_Task to carry out:_ Transcribe the entries that follow, word for word.

_The input:_
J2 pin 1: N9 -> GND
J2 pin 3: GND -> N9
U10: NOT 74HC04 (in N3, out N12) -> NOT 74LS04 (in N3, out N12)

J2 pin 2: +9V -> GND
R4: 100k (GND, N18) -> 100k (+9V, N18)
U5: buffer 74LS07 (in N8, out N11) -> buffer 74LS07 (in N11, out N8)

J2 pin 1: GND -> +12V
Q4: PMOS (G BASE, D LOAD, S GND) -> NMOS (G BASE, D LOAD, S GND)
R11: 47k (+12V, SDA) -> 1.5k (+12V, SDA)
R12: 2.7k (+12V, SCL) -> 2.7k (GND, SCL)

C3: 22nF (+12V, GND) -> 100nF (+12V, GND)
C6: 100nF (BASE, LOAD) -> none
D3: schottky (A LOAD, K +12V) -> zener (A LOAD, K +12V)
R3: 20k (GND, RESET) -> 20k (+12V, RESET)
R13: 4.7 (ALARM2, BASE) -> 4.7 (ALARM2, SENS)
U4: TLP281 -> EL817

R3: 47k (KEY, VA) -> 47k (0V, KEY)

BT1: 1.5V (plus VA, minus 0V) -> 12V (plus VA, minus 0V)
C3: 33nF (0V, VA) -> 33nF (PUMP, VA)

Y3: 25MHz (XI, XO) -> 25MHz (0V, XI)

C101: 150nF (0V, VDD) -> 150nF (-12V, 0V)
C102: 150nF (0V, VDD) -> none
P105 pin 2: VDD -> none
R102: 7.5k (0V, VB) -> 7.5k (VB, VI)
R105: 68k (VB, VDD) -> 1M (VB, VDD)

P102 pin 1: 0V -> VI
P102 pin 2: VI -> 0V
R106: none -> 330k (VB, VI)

_Answer area:_
J2 pin 1: N9 -> GND
J2 pin 3: GND -> N9
U10: NOT 74HC04 (in N3, out N12) -> NOT 74LS04 (in N3, out N12)

J2 pin 2: +9V -> GND
R4: 100k (GND, N18) -> 100k (+9V, N18)
U5: buffer 74LS07 (in N8, out N11) -> buffer 74LS07 (in N11, out N8)

J2 pin 1: GND -> +12V
Q4: PMOS (G BASE, D LOAD, S GND) -> NMOS (G BASE, D LOAD, S GND)
R11: 47k (+12V, SDA) -> 1.5k (+12V, SDA)
R12: 2.7k (+12V, SCL) -> 2.7k (GND, SCL)

C3: 22nF (+12V, GND) -> 100nF (+12V, GND)
C6: 100nF (BASE, LOAD) -> none
D3: schottky (A LOAD, K +12V) -> zener (A LOAD, K +12V)
R3: 20k (GND, RESET) -> 20k (+12V, RESET)
R13: 4.7 (ALARM2, BASE) -> 4.7 (ALARM2, SENS)
U4: TLP281 -> EL817

R3: 47k (KEY, VA) -> 47k (0V, KEY)

BT1: 1.5V (plus VA, minus 0V) -> 12V (plus VA, minus 0V)
C3: 33nF (0V, VA) -> 33nF (PUMP, VA)

Y3: 25MHz (XI, XO) -> 25MHz (0V, XI)

C101: 150nF (0V, VDD) -> 150nF (-12V, 0V)
C102: 150nF (0V, VDD) -> none
P105 pin 2: VDD -> none
R102: 7.5k (0V, VB) -> 7.5k (VB, VI)
R105: 68k (VB, VDD) -> 1M (VB, VDD)

P102 pin 1: 0V -> VI
P102 pin 2: VI -> 0V
R106: none -> 330k (VB, VI)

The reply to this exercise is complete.